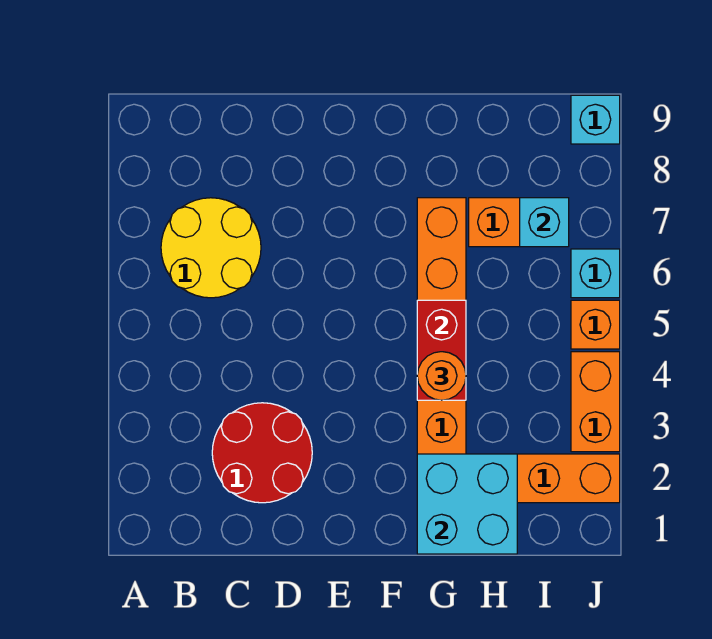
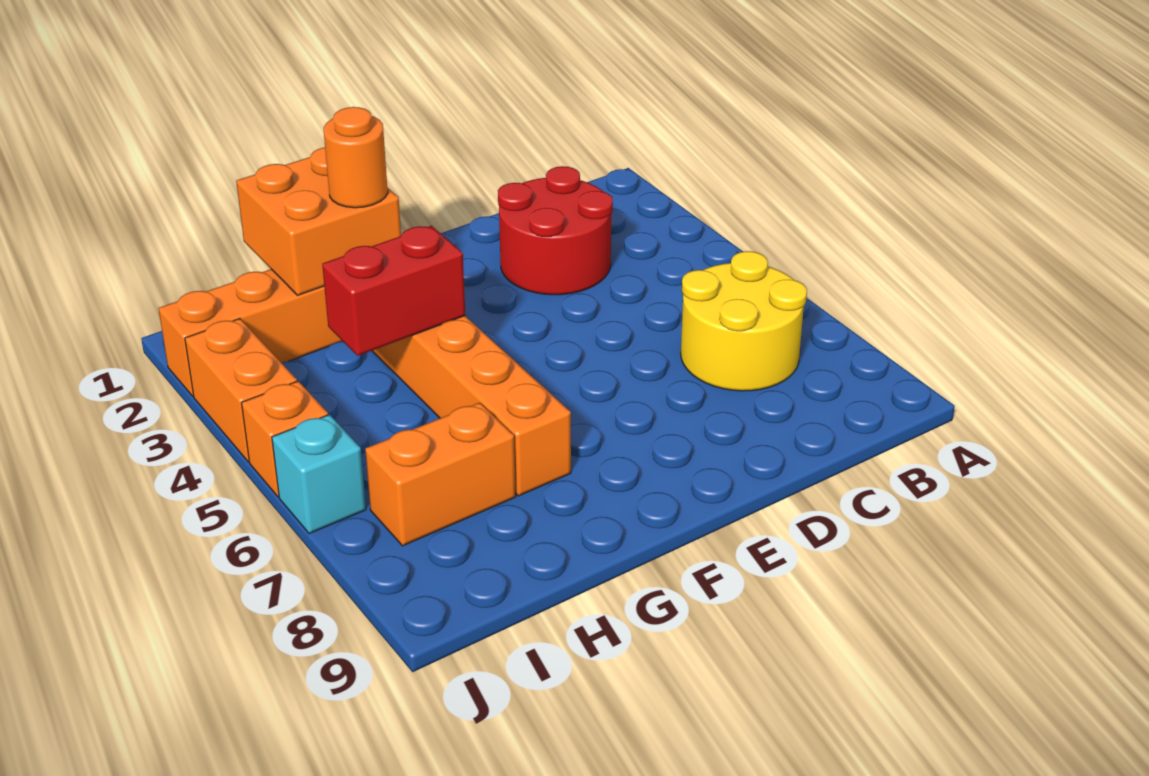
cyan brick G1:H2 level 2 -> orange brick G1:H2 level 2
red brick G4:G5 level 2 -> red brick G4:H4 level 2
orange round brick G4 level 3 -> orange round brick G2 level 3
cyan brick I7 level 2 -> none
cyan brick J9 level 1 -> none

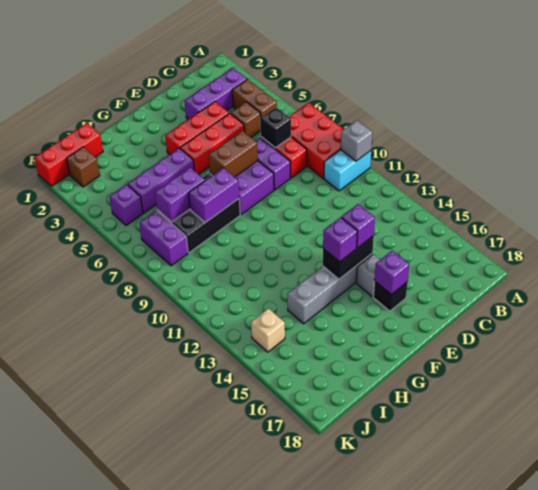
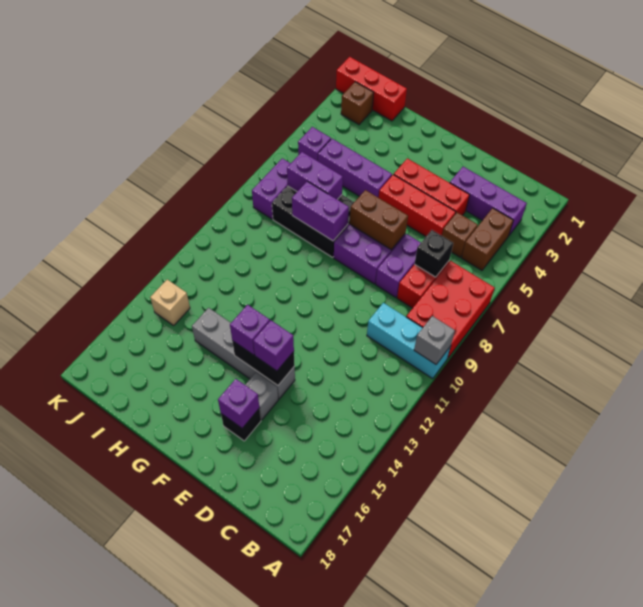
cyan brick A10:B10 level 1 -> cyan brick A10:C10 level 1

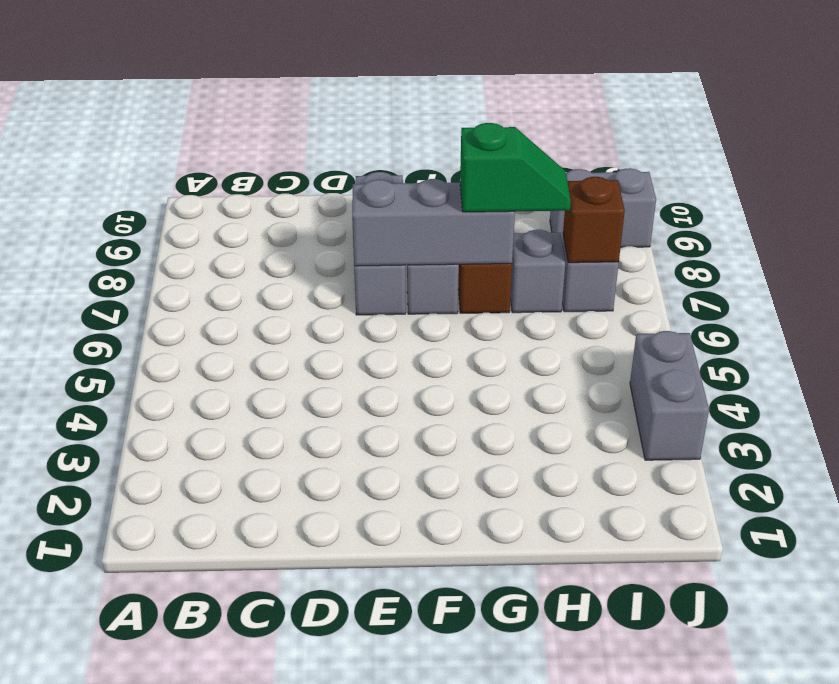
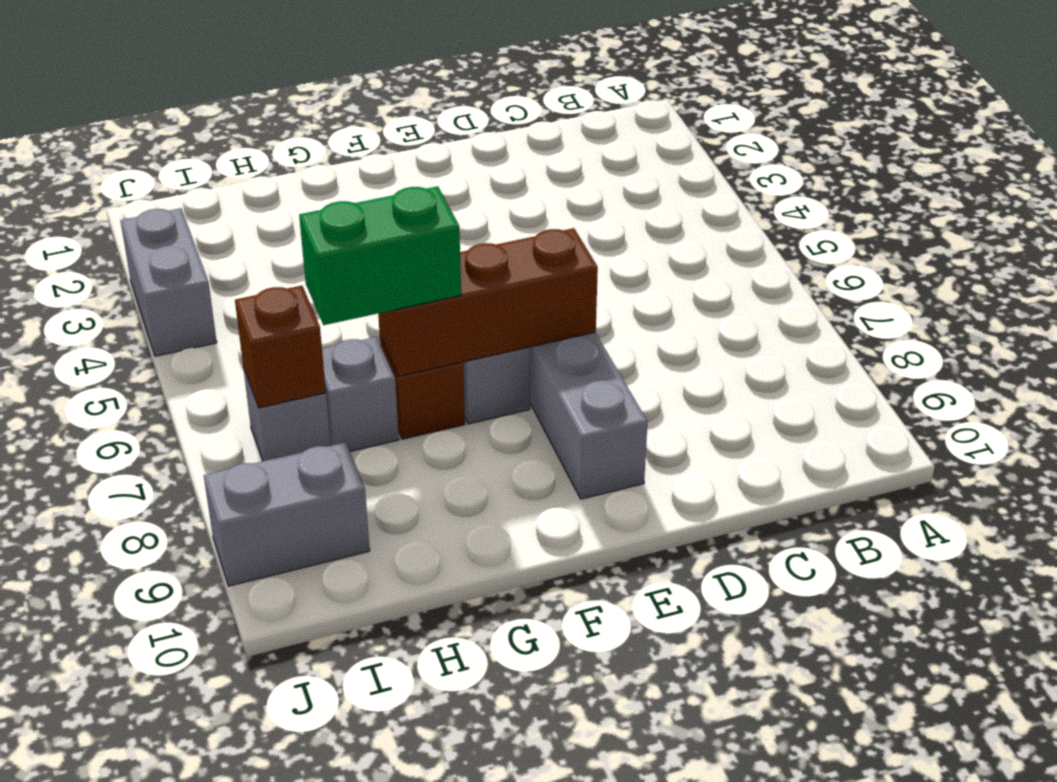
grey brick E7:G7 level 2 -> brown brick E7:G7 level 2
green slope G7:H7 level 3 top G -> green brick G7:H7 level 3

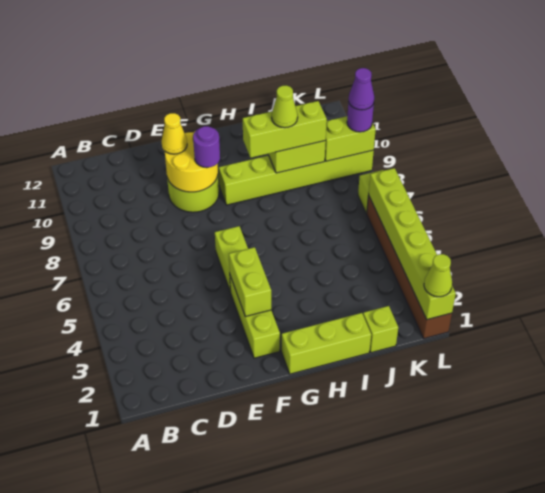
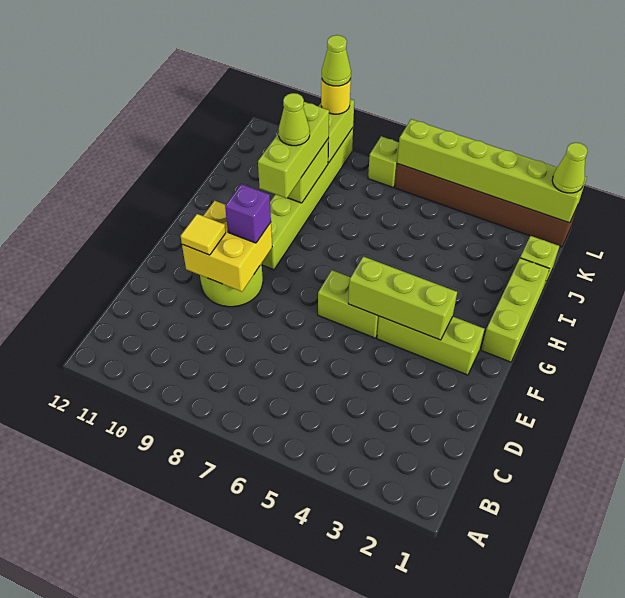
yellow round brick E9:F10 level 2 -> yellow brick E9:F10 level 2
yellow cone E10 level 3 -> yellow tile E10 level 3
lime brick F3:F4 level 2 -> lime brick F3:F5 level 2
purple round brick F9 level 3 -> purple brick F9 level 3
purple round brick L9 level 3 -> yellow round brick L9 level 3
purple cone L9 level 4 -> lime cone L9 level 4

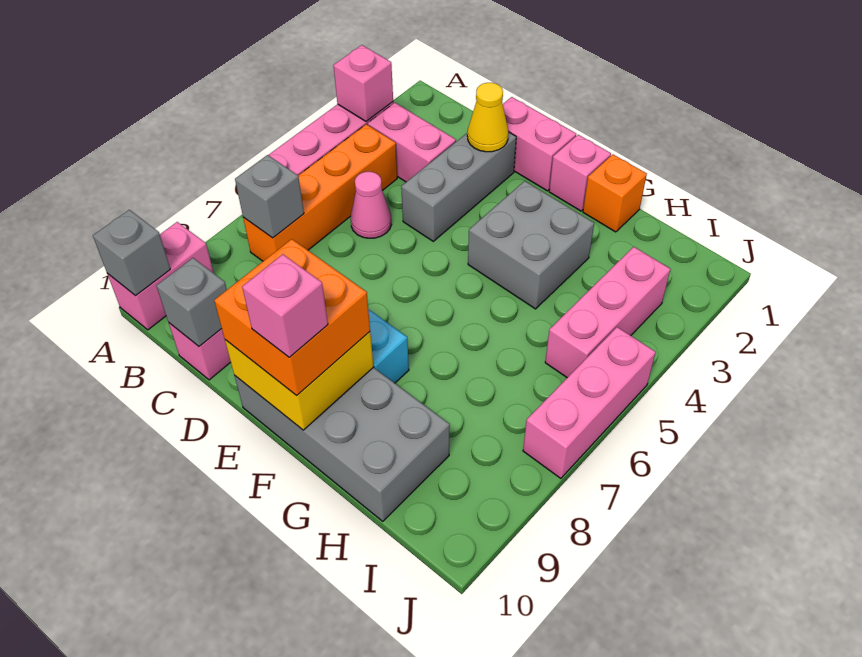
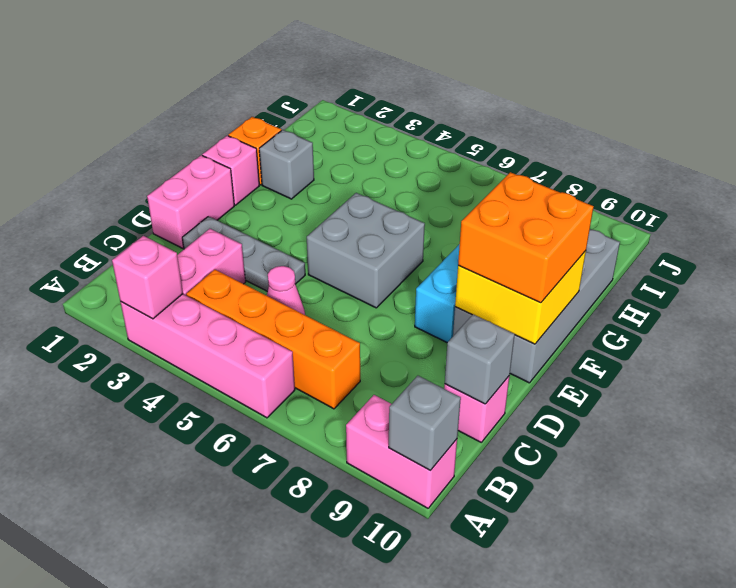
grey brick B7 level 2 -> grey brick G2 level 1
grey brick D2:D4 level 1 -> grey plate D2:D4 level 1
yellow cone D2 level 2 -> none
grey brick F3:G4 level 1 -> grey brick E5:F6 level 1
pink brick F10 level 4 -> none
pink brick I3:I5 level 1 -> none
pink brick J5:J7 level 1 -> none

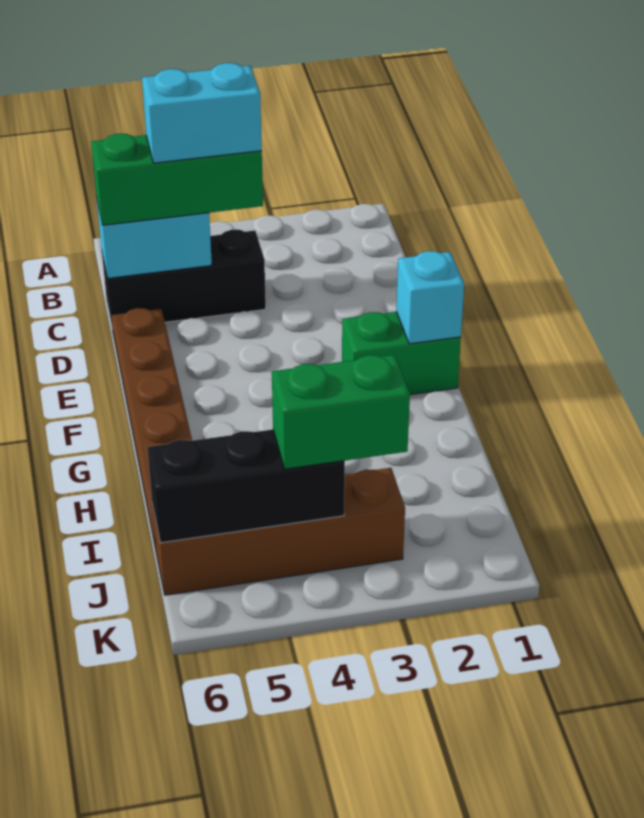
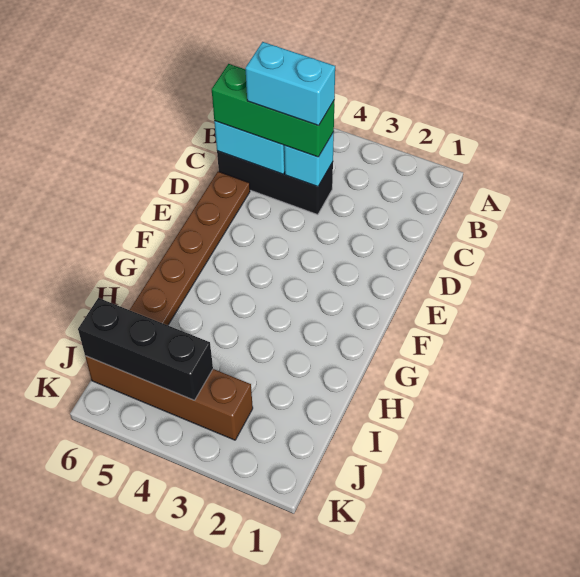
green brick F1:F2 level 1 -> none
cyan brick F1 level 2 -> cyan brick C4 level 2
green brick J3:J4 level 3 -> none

◆ **Work item**: Exactly repeat the material from its first line through the line with "purple round brick F9", including both, and leave the pictures and everything else out.

◆ **Answer section**:
cyan brick G1:H2 level 2 -> orange brick G1:H2 level 2
red brick G4:G5 level 2 -> red brick G4:H4 level 2
orange round brick G4 level 3 -> orange round brick G2 level 3
cyan brick I7 level 2 -> none
cyan brick J9 level 1 -> none

cyan brick A10:B10 level 1 -> cyan brick A10:C10 level 1

grey brick E7:G7 level 2 -> brown brick E7:G7 level 2
green slope G7:H7 level 3 top G -> green brick G7:H7 level 3

yellow round brick E9:F10 level 2 -> yellow brick E9:F10 level 2
yellow cone E10 level 3 -> yellow tile E10 level 3
lime brick F3:F4 level 2 -> lime brick F3:F5 level 2
purple round brick F9 level 3 -> purple brick F9 level 3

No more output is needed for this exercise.